§ PROBLEM TO WORK ON:
In the listing below, look for "none" and copy every line that has it.

[SUPPLIED RECORDS — start]

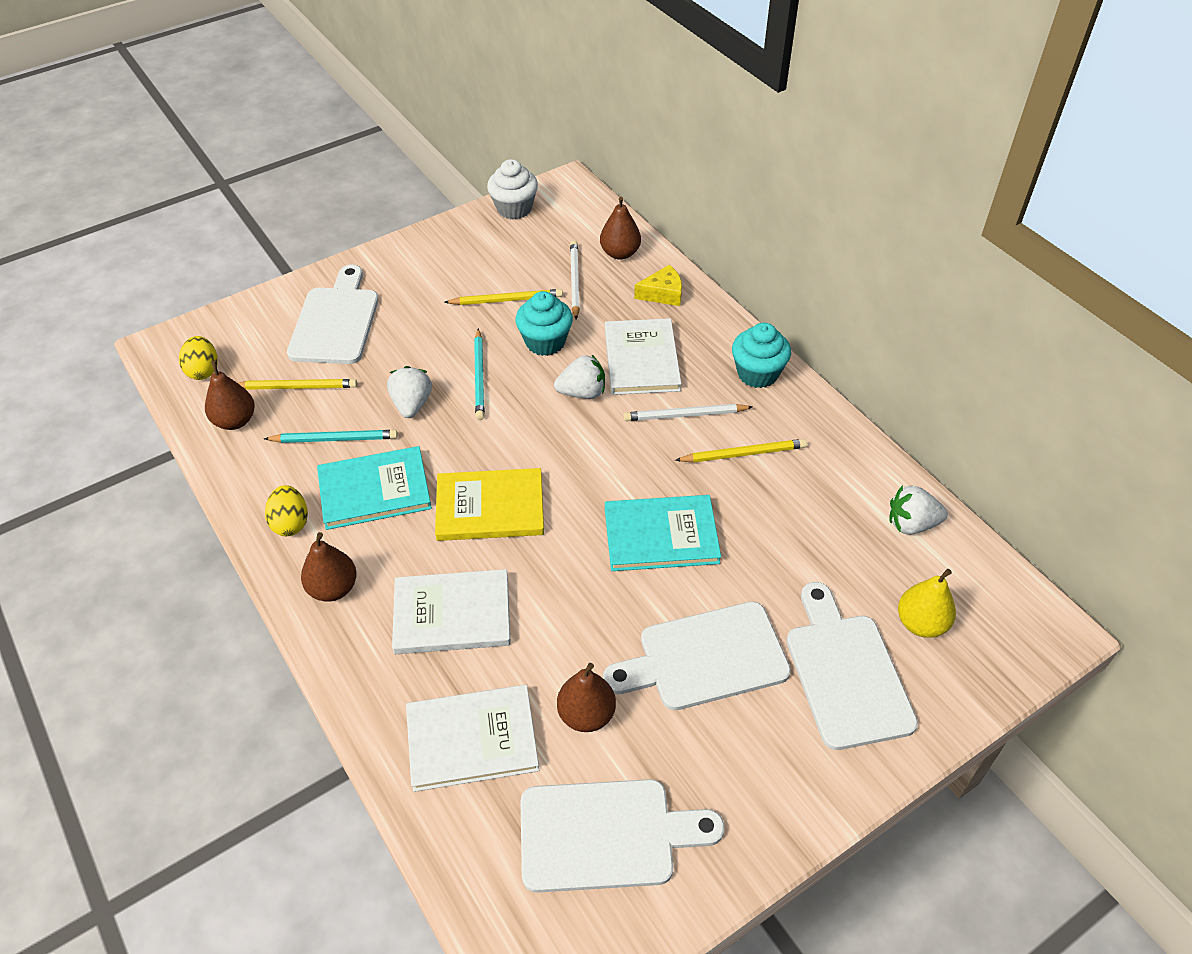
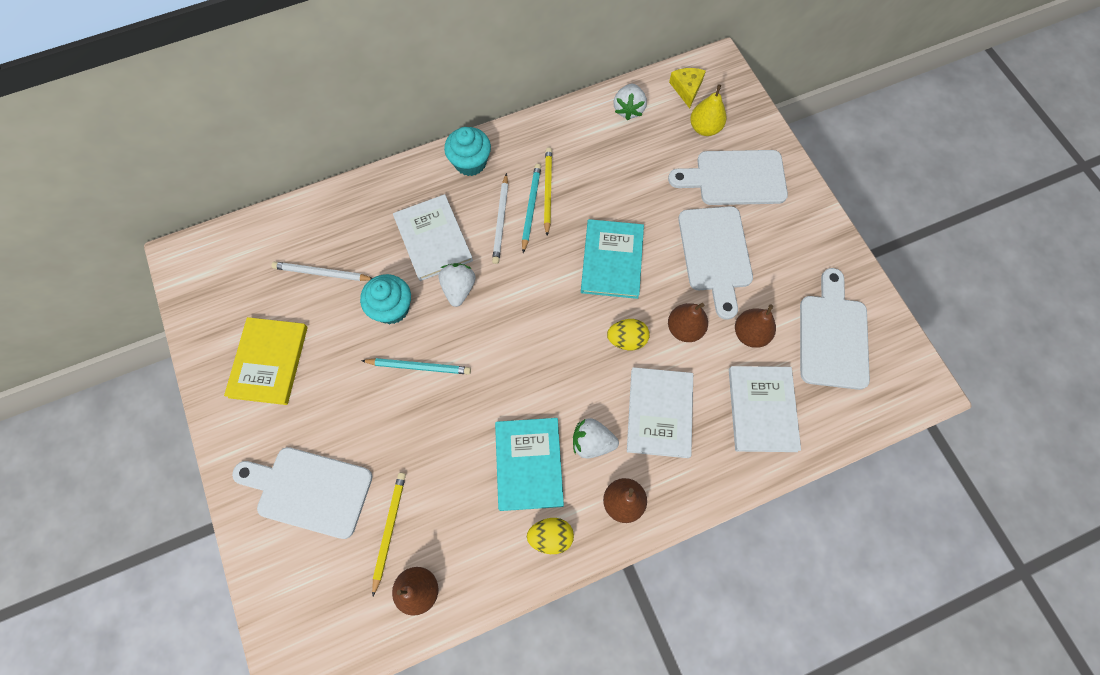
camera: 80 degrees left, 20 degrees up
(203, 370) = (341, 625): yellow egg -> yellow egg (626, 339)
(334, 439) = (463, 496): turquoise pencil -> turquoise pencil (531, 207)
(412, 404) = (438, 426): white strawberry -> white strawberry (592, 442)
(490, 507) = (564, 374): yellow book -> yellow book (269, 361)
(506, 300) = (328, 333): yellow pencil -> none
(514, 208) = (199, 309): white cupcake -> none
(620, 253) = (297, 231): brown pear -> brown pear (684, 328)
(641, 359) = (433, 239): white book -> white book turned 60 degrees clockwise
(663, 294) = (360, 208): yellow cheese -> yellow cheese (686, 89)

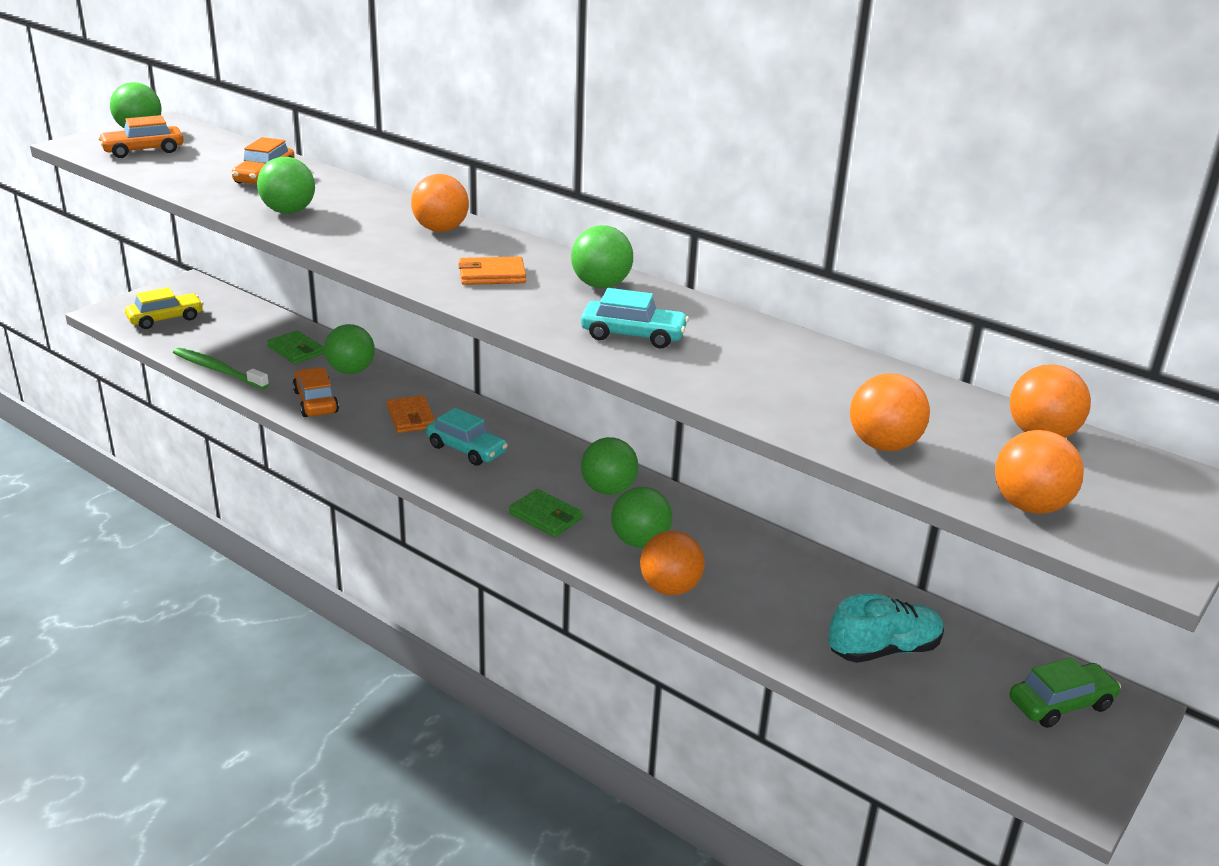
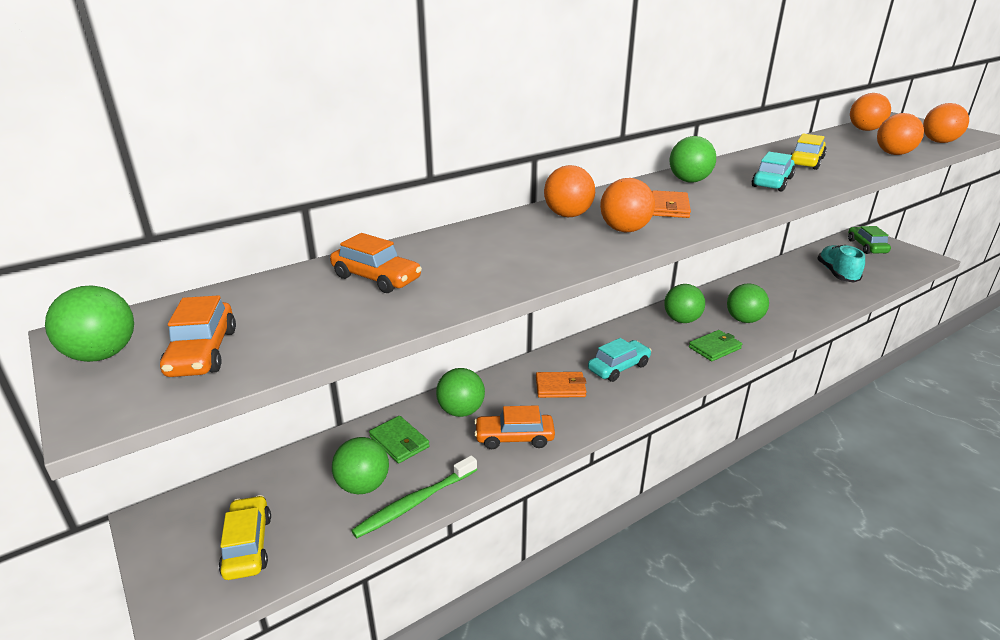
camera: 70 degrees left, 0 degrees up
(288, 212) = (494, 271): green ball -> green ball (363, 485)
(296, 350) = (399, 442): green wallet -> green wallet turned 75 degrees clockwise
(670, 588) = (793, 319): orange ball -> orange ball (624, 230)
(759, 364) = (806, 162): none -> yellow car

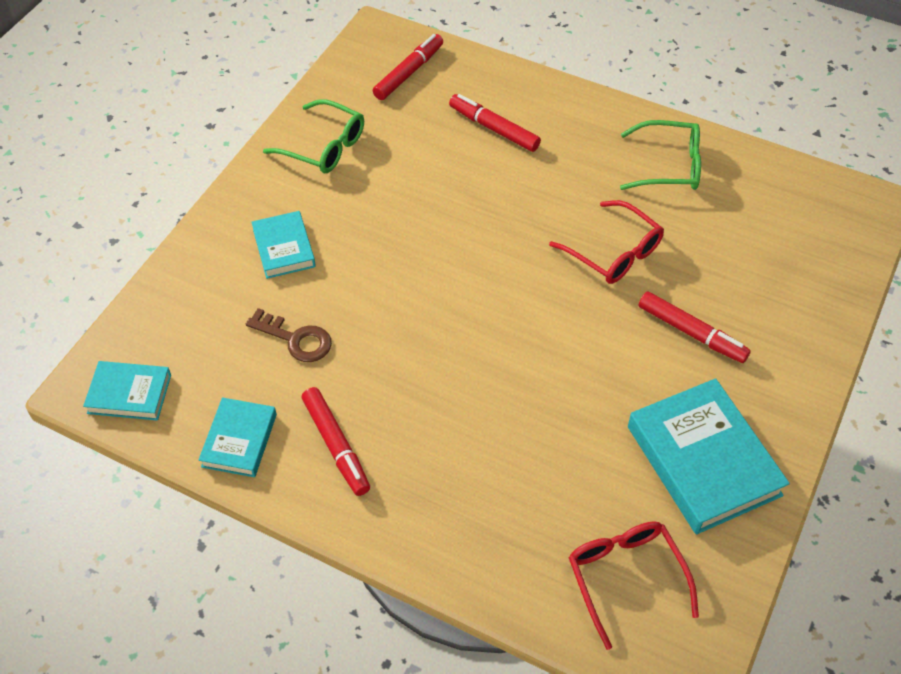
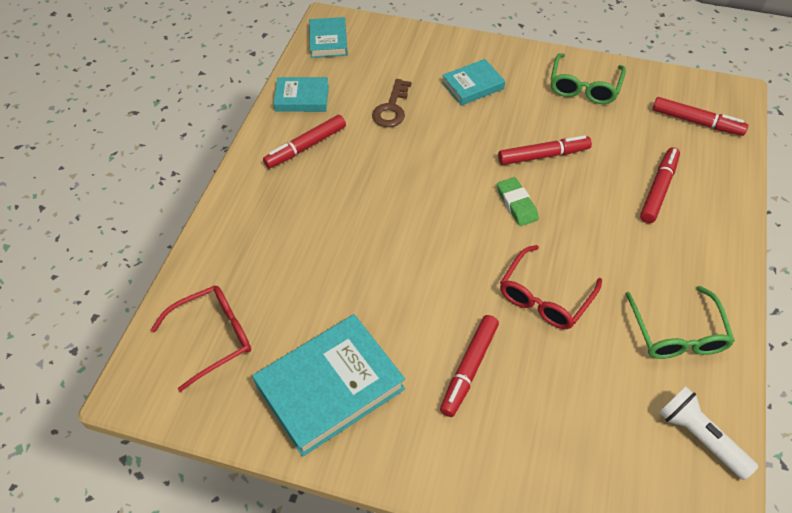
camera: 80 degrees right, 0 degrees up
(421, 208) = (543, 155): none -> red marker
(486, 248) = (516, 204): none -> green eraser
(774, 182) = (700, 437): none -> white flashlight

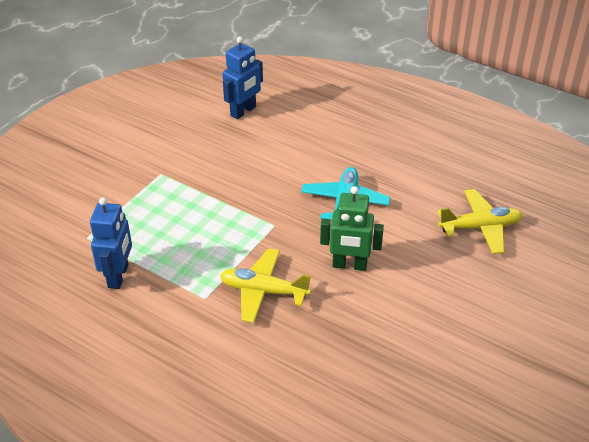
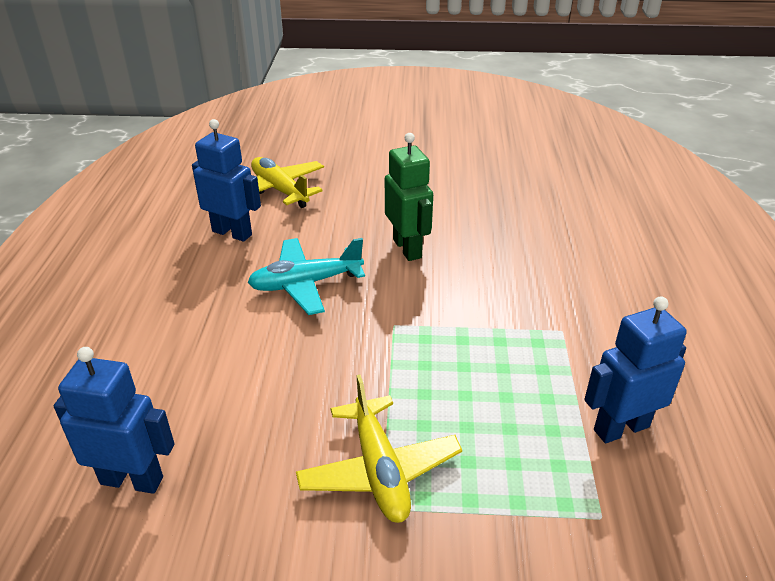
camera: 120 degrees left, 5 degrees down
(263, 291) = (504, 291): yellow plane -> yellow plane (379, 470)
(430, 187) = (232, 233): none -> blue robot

[SUPPLIED RECORDS — finish]

§ WORKED SOLUTION:
(506, 300) = (328, 333): yellow pencil -> none
(514, 208) = (199, 309): white cupcake -> none
(759, 364) = (806, 162): none -> yellow car
(421, 208) = (543, 155): none -> red marker
(486, 248) = (516, 204): none -> green eraser
(774, 182) = (700, 437): none -> white flashlight
(430, 187) = (232, 233): none -> blue robot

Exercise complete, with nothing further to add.